- Try it:
Look for the line containing "(546, 284) = (546, 271): brown" in the entries below, then print that line and all that follow it exactly.

***** Listed entries *****

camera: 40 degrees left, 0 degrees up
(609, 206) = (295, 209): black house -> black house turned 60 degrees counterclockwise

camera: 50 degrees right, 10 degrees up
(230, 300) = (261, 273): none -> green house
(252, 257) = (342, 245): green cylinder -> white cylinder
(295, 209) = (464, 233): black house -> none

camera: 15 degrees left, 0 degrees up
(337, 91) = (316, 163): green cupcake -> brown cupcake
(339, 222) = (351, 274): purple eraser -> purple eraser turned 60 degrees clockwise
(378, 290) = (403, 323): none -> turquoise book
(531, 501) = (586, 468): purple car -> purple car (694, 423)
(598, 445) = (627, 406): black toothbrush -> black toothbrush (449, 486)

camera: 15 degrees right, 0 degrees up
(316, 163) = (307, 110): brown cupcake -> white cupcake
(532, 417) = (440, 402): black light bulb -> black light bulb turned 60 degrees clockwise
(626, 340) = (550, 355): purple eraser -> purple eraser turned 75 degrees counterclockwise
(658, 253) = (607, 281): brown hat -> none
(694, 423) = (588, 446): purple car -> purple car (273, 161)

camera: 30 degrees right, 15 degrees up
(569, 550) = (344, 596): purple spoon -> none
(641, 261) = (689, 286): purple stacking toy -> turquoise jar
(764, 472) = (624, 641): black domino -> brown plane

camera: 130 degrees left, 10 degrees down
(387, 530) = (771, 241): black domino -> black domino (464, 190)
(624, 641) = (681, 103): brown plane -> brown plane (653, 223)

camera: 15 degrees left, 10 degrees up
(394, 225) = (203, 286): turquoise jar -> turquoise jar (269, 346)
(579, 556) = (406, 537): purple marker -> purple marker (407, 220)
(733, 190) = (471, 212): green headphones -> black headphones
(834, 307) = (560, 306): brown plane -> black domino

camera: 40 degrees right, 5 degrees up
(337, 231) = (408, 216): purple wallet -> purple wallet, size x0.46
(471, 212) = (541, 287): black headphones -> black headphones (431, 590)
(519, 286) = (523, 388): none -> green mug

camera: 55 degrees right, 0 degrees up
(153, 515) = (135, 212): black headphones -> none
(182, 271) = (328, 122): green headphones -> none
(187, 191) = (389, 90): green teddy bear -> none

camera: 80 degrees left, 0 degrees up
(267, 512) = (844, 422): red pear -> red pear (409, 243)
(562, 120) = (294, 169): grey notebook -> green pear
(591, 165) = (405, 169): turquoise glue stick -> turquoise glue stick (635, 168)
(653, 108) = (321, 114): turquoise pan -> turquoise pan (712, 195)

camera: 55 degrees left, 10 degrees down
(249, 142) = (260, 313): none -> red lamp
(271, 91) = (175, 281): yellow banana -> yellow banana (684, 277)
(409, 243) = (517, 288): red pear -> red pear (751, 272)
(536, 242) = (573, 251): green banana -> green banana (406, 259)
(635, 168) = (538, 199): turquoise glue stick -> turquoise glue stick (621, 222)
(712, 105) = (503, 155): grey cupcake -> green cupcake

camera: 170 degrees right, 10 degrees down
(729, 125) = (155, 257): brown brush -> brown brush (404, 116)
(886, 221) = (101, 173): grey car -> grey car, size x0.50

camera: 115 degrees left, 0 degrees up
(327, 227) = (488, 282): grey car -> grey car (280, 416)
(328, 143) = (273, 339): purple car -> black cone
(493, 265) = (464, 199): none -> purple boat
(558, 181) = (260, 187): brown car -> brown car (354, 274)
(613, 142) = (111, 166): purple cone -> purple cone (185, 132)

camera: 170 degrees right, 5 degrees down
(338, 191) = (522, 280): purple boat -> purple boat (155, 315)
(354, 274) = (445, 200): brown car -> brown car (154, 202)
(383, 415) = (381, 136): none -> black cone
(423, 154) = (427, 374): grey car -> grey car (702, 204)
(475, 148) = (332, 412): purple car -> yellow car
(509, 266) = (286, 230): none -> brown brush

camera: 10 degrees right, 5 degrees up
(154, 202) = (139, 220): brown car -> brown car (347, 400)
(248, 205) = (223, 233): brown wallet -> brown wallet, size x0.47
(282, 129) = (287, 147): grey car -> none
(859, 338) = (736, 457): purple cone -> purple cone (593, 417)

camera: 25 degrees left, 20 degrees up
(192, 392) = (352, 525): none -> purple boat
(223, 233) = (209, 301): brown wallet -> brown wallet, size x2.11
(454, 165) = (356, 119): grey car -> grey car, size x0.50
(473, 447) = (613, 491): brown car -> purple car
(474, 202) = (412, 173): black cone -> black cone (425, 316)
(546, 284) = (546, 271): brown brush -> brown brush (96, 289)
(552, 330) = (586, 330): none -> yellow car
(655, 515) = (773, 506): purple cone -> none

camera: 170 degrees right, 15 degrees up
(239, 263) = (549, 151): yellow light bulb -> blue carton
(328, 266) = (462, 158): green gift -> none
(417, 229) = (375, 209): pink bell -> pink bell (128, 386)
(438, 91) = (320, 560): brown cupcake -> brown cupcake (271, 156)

*****

- Written reply:
(546, 284) = (546, 271): brown brush -> brown brush (96, 289)
(552, 330) = (586, 330): none -> yellow car
(655, 515) = (773, 506): purple cone -> none

camera: 170 degrees right, 15 degrees up
(239, 263) = (549, 151): yellow light bulb -> blue carton
(328, 266) = (462, 158): green gift -> none
(417, 229) = (375, 209): pink bell -> pink bell (128, 386)
(438, 91) = (320, 560): brown cupcake -> brown cupcake (271, 156)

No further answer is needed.